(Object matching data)
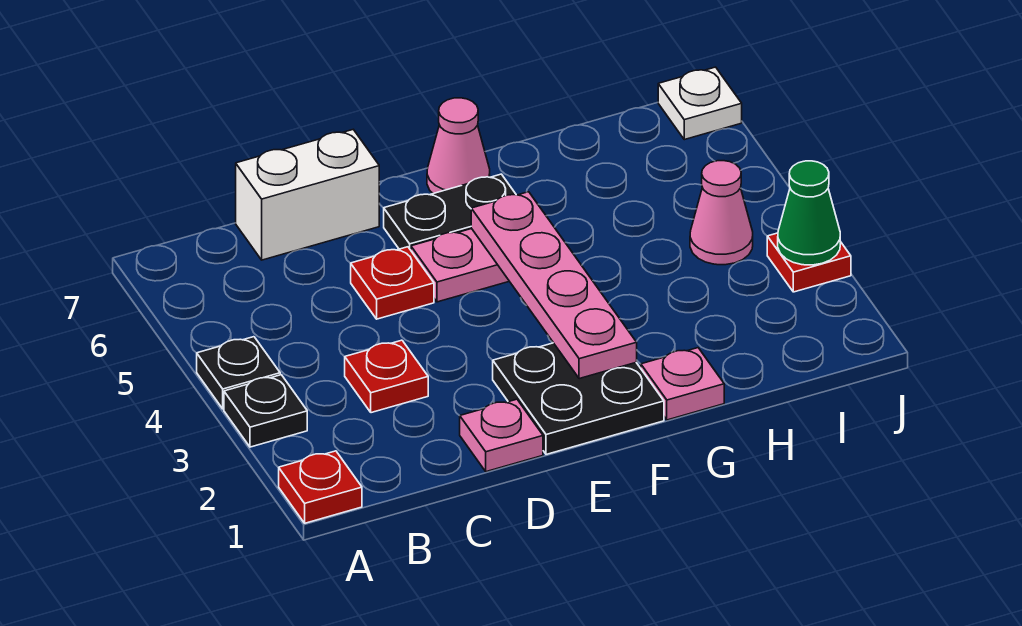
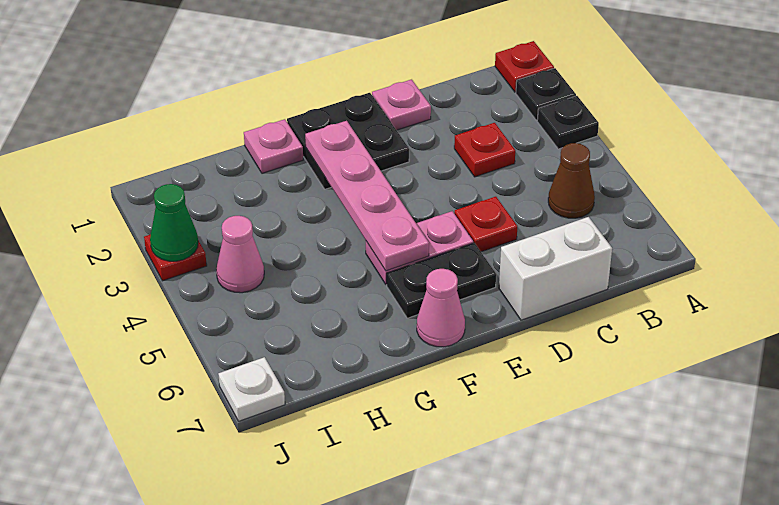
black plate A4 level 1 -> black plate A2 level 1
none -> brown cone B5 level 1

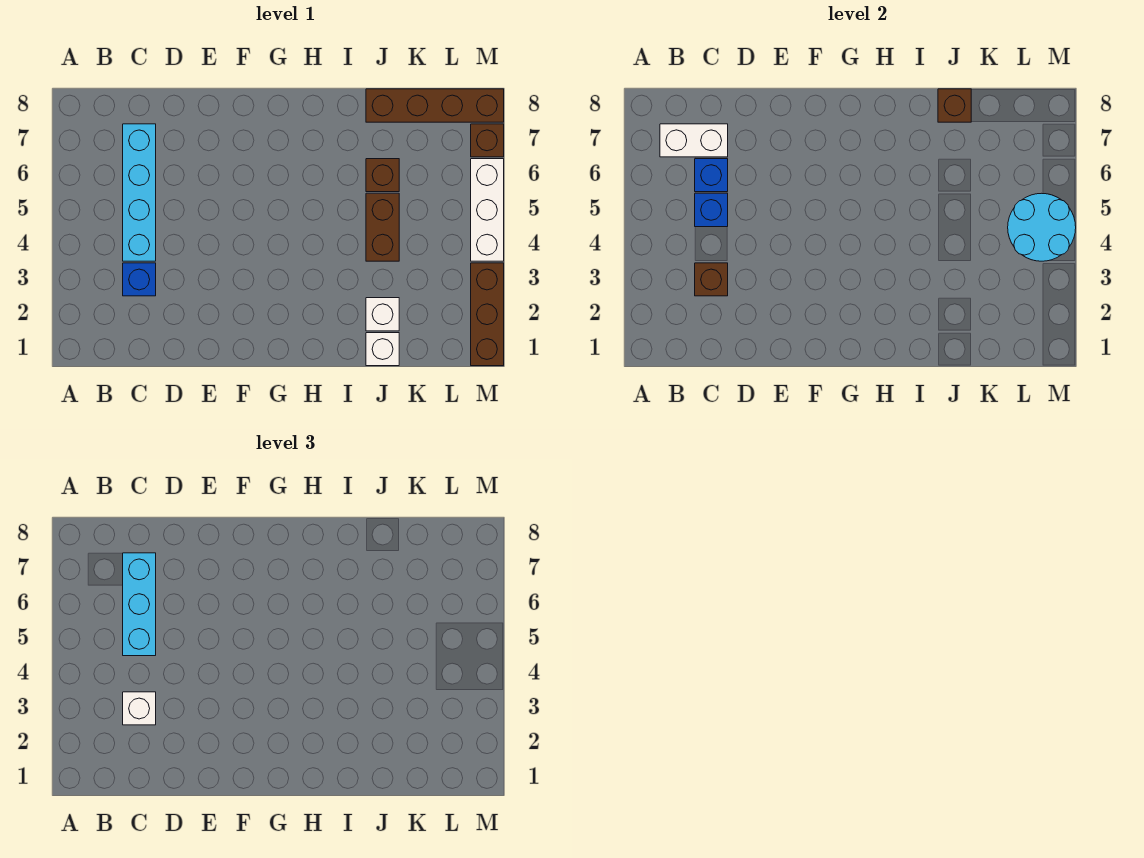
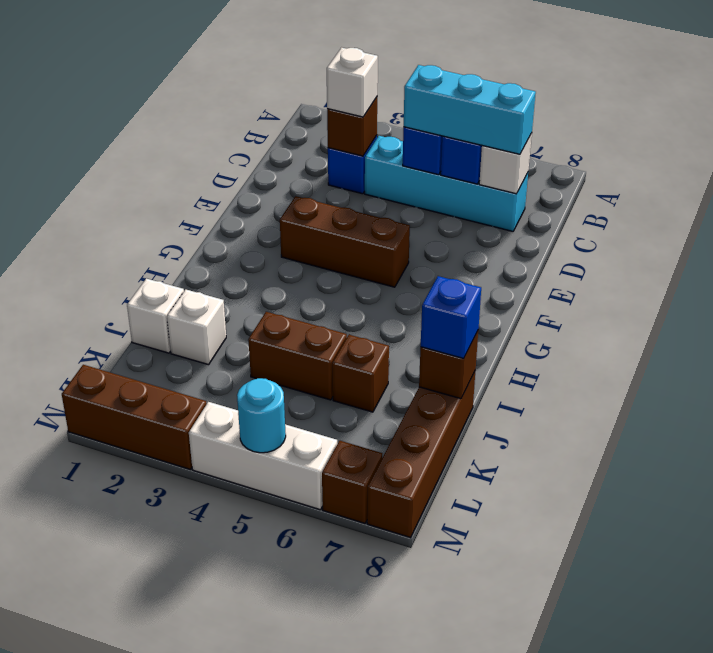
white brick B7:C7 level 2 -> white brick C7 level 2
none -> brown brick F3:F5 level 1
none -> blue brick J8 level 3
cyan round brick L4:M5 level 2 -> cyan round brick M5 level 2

_YOUR OBJECTIVE_. Set down only the line containing "none -> brown brick F3:F5 level 1" and the lines after it through the end, exactly as they appear above.

_RESULT OF THIS EXERCISE_.
none -> brown brick F3:F5 level 1
none -> blue brick J8 level 3
cyan round brick L4:M5 level 2 -> cyan round brick M5 level 2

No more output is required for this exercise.